Take the records below from their first line to the line with "purple cross: rotated 22 degrees clockwise", and restate those lines word for word.

Items listed in a dataset:
......

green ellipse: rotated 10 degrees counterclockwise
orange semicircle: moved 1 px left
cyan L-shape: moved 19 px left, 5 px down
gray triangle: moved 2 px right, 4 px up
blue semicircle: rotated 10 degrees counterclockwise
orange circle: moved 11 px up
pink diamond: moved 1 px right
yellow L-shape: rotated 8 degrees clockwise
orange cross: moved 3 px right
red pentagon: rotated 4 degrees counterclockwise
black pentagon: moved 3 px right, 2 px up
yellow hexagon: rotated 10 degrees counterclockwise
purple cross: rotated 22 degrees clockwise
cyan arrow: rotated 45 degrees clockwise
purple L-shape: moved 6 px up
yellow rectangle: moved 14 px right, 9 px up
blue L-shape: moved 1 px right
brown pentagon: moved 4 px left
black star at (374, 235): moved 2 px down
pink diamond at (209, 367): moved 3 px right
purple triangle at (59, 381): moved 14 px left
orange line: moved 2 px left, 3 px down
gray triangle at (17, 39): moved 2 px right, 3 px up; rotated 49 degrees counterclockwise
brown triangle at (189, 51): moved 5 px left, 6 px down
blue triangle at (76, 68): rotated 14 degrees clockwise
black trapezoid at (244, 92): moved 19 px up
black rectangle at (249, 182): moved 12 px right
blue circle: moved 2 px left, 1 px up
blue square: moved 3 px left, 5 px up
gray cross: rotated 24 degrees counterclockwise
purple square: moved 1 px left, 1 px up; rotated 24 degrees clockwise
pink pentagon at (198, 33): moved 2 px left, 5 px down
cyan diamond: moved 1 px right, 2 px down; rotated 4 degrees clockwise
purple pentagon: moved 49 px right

......

OUTPUT FOR THIS TASK -
green ellipse: rotated 10 degrees counterclockwise
orange semicircle: moved 1 px left
cyan L-shape: moved 19 px left, 5 px down
gray triangle: moved 2 px right, 4 px up
blue semicircle: rotated 10 degrees counterclockwise
orange circle: moved 11 px up
pink diamond: moved 1 px right
yellow L-shape: rotated 8 degrees clockwise
orange cross: moved 3 px right
red pentagon: rotated 4 degrees counterclockwise
black pentagon: moved 3 px right, 2 px up
yellow hexagon: rotated 10 degrees counterclockwise
purple cross: rotated 22 degrees clockwise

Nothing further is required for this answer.